▶ TRY IT:
The reply is to be an exact repetition of the entries that follow, with each picture left out.

┌─ SOURCE MATERIAL

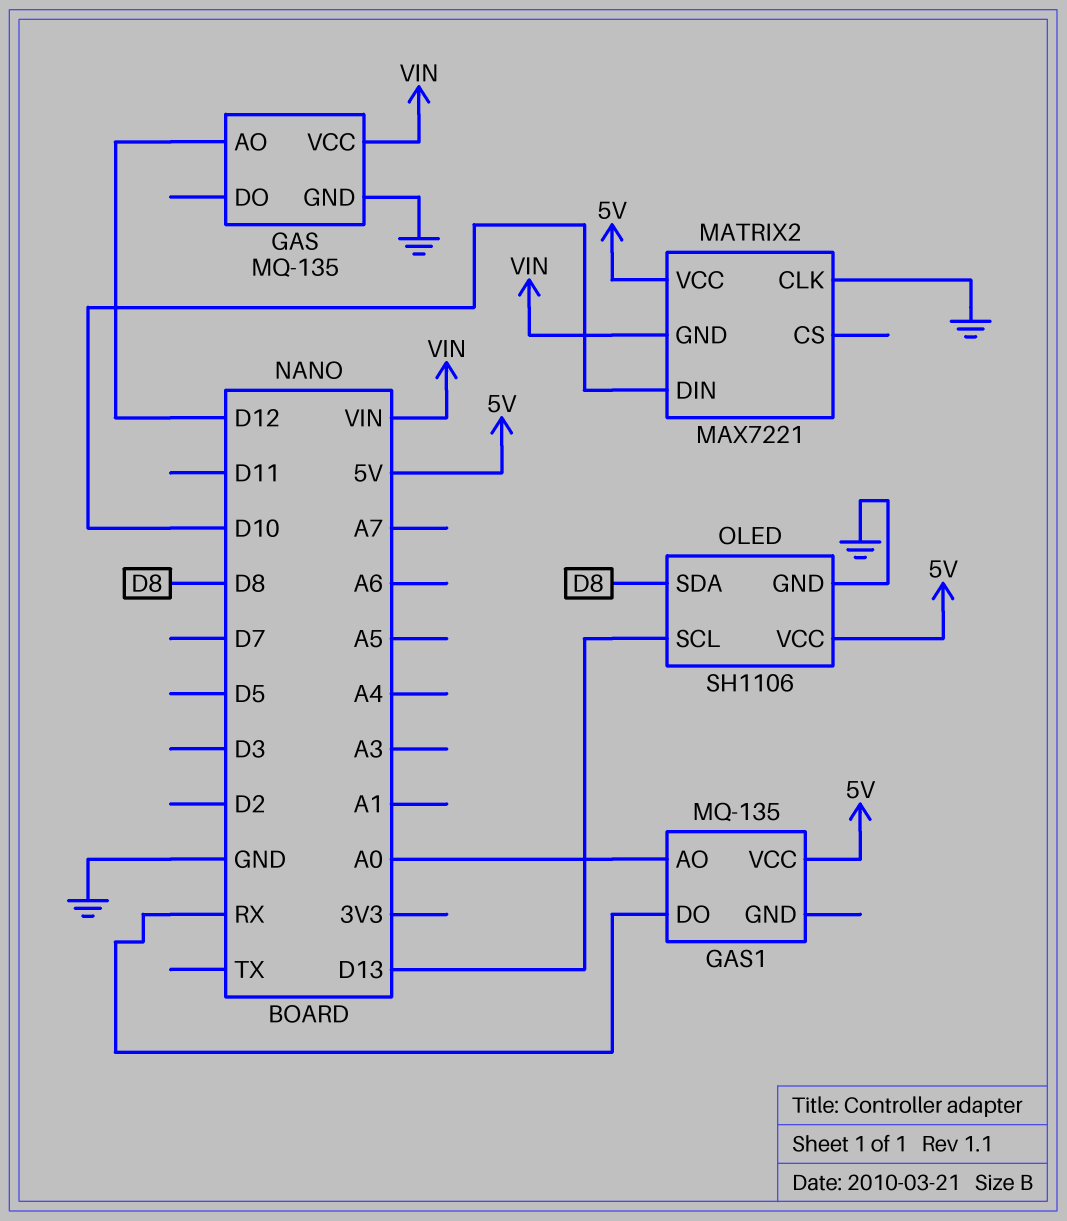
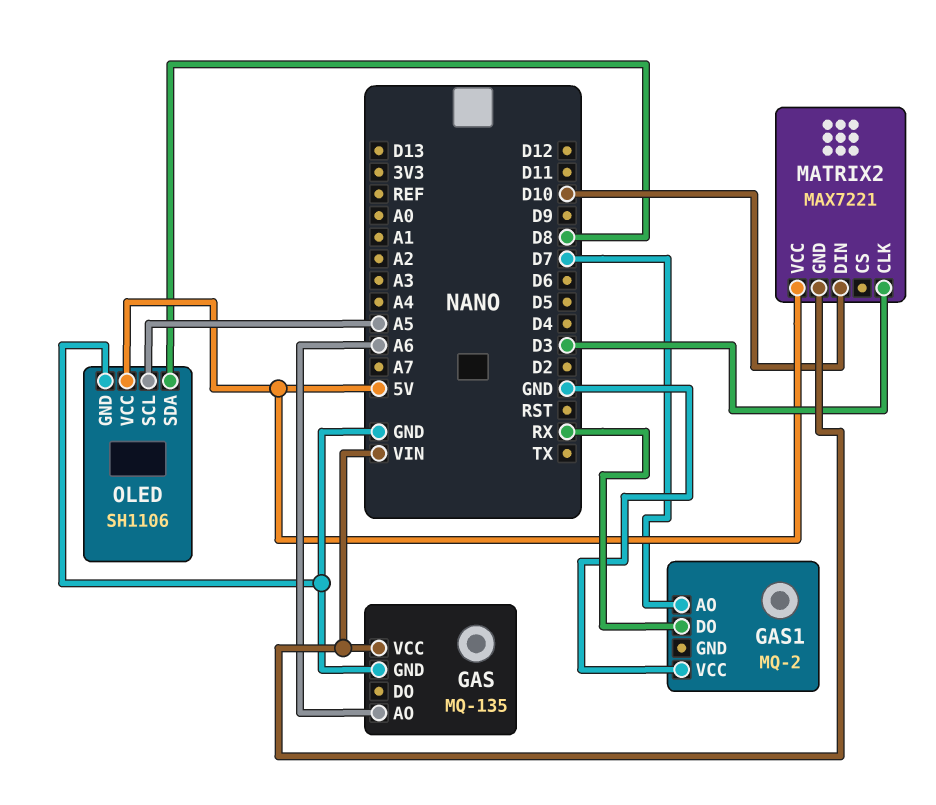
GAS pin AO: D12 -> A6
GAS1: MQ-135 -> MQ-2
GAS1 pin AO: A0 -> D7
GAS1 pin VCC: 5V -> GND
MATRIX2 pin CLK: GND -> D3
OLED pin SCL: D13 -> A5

└─

▶ SOLUTION:
GAS pin AO: D12 -> A6
GAS1: MQ-135 -> MQ-2
GAS1 pin AO: A0 -> D7
GAS1 pin VCC: 5V -> GND
MATRIX2 pin CLK: GND -> D3
OLED pin SCL: D13 -> A5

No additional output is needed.